"""

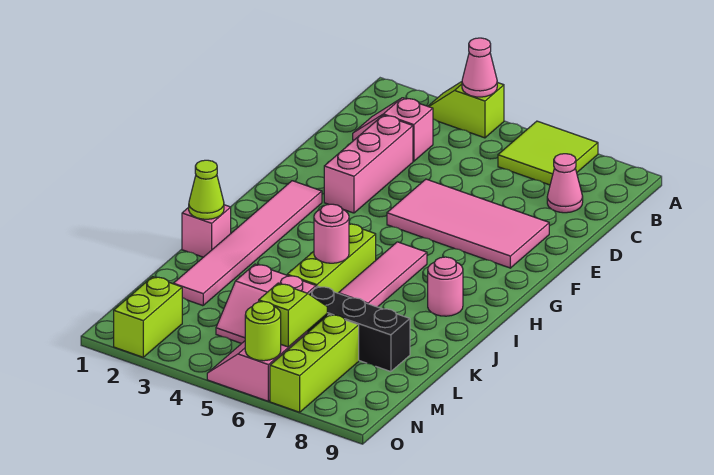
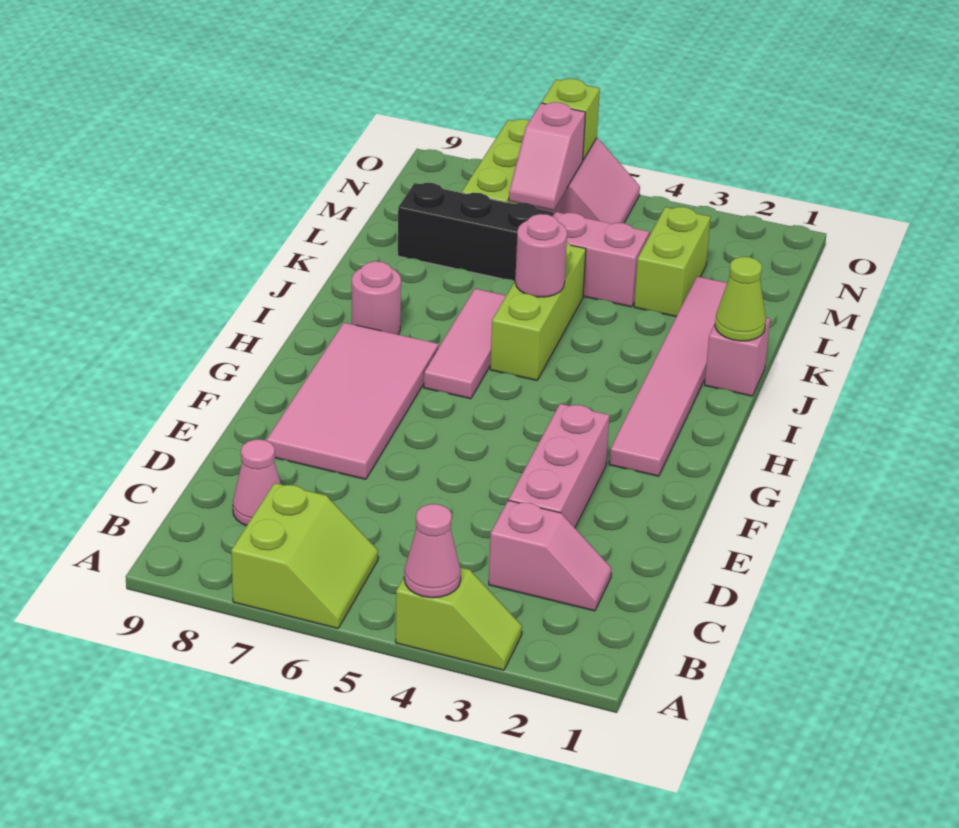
lime tile A6:B7 level 1 -> lime slope A6:B7 level 1 top 7
pink tile E5:F8 level 1 -> pink tile E7:H8 level 1
lime slope M6:N6 level 2 top N -> pink slope M6:N6 level 2 top N
lime brick N2:O2 level 1 -> lime brick L3:M3 level 1
lime round brick O6 level 2 -> lime brick O6 level 2

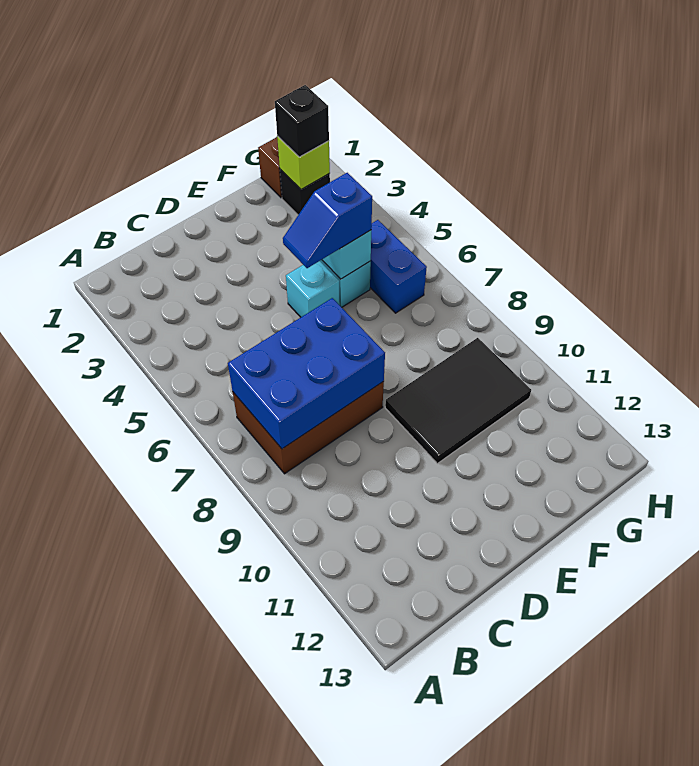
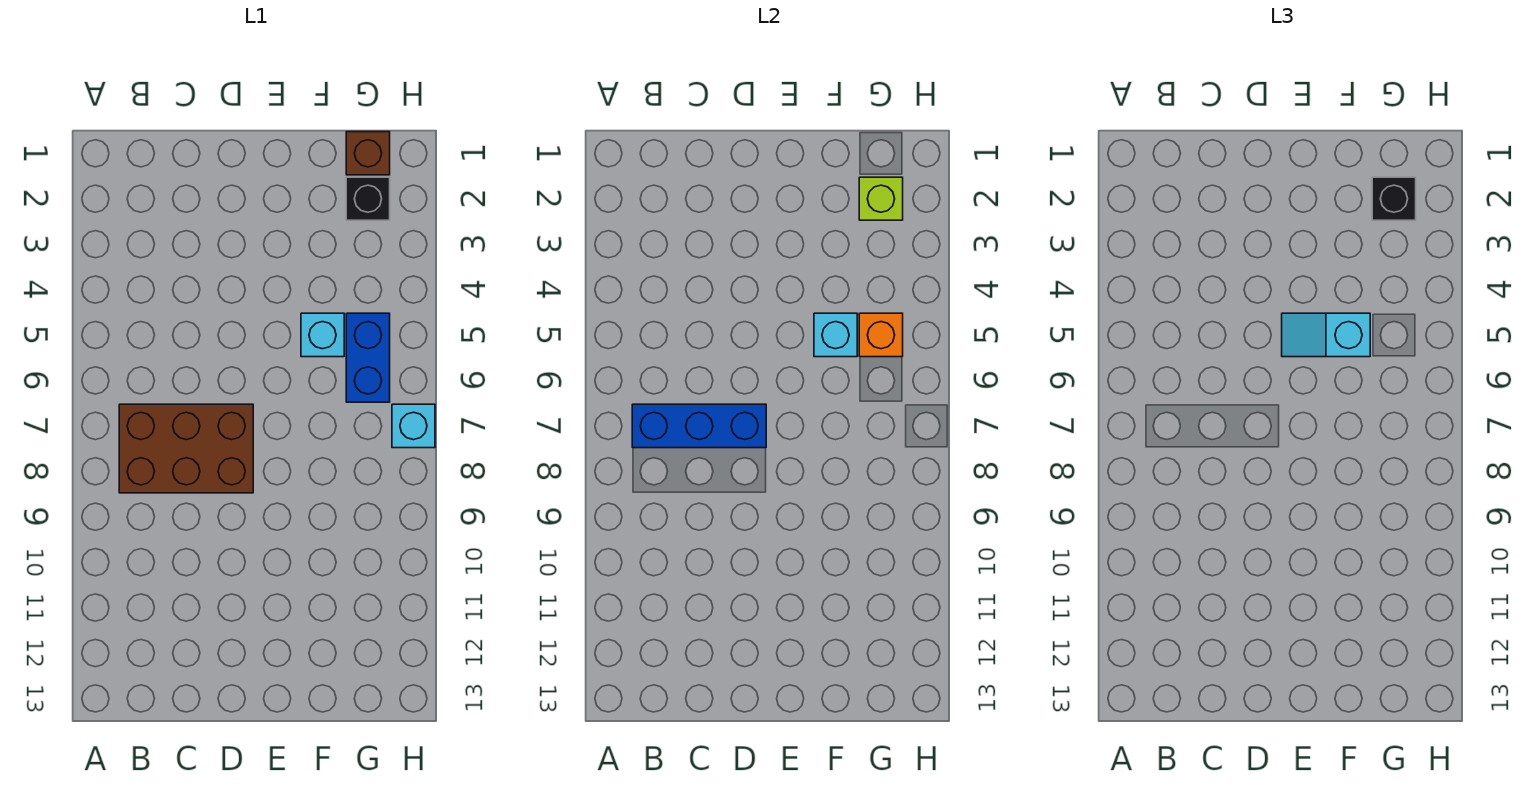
blue brick B7:D8 level 2 -> blue brick B7:D7 level 2
cyan brick E5 level 1 -> cyan brick H7 level 1
blue slope E5:F5 level 3 top F -> cyan slope E5:F5 level 3 top F
black tile E9:G10 level 1 -> none
none -> orange brick G5 level 2

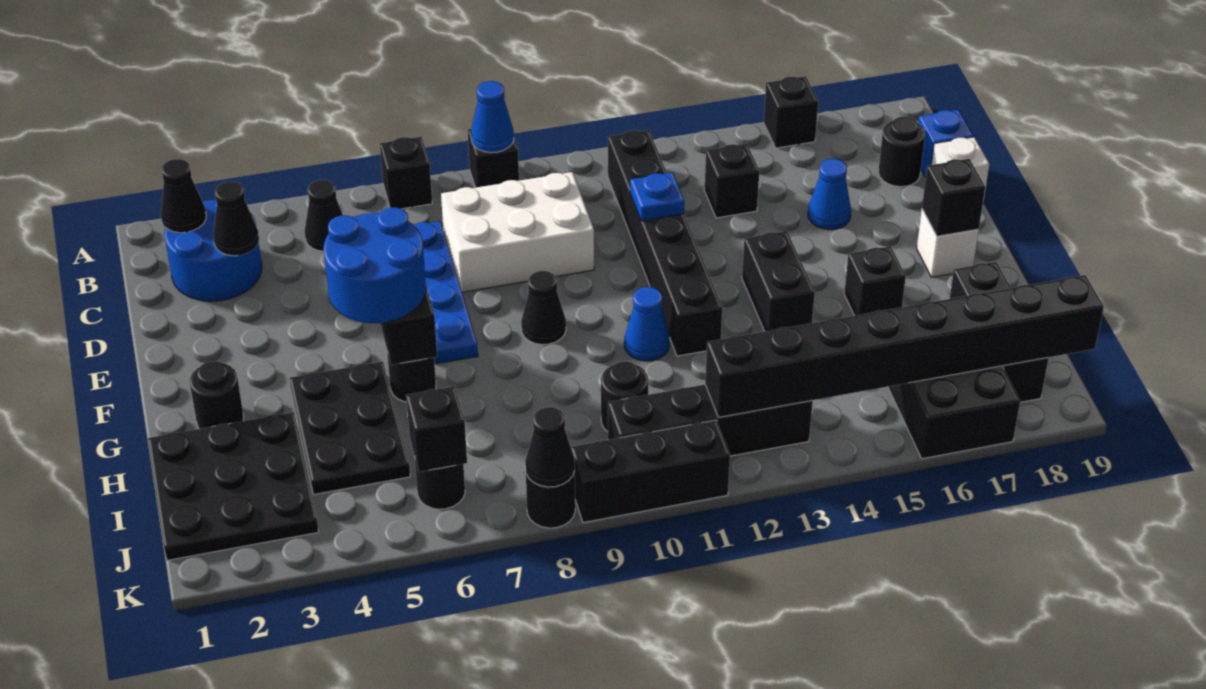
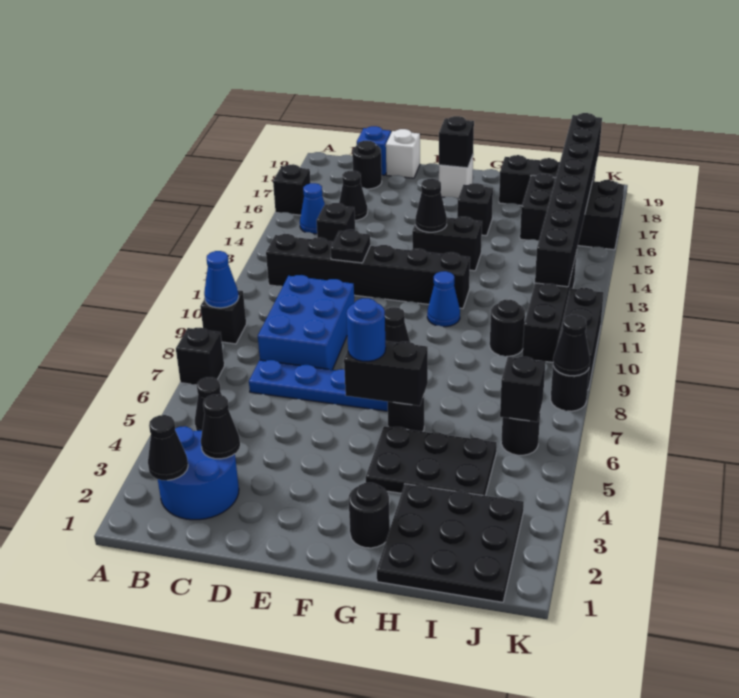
white brick C8:D10 level 1 -> blue brick C8:D10 level 1
none -> black cone C16 level 1
blue plate D12 level 2 -> black plate D12 level 2
blue cone D16 level 1 -> blue cone B15 level 1
blue round brick F5:G6 level 3 -> blue round brick F6 level 3
none -> black cone F14 level 2

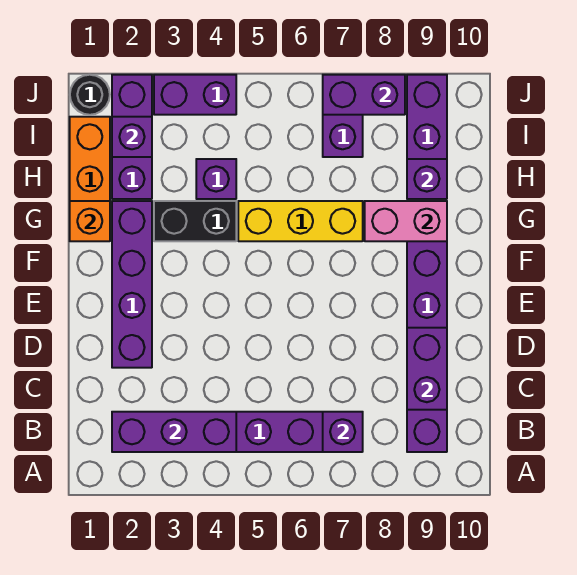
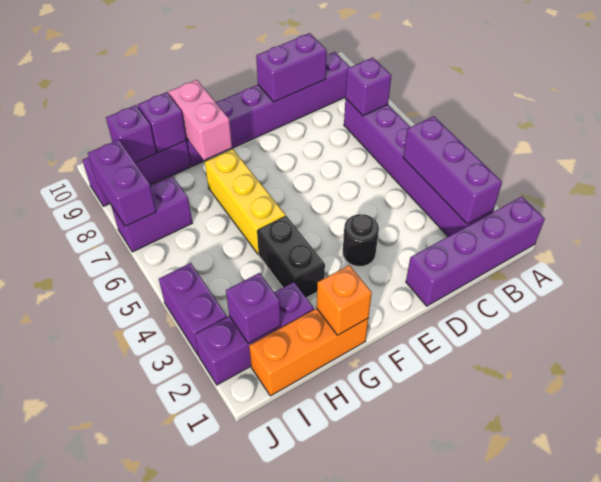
purple brick D2:G2 level 1 -> purple brick A1:D1 level 1
purple brick H4 level 1 -> purple brick I9 level 2
black round brick J1 level 1 -> black round brick E3 level 1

"""

Task instructions: Exact copy, pictures excluded: repeat the lines from the top of the material through the line with "blue cone D16".

Answer space:
lime tile A6:B7 level 1 -> lime slope A6:B7 level 1 top 7
pink tile E5:F8 level 1 -> pink tile E7:H8 level 1
lime slope M6:N6 level 2 top N -> pink slope M6:N6 level 2 top N
lime brick N2:O2 level 1 -> lime brick L3:M3 level 1
lime round brick O6 level 2 -> lime brick O6 level 2

blue brick B7:D8 level 2 -> blue brick B7:D7 level 2
cyan brick E5 level 1 -> cyan brick H7 level 1
blue slope E5:F5 level 3 top F -> cyan slope E5:F5 level 3 top F
black tile E9:G10 level 1 -> none
none -> orange brick G5 level 2

white brick C8:D10 level 1 -> blue brick C8:D10 level 1
none -> black cone C16 level 1
blue plate D12 level 2 -> black plate D12 level 2
blue cone D16 level 1 -> blue cone B15 level 1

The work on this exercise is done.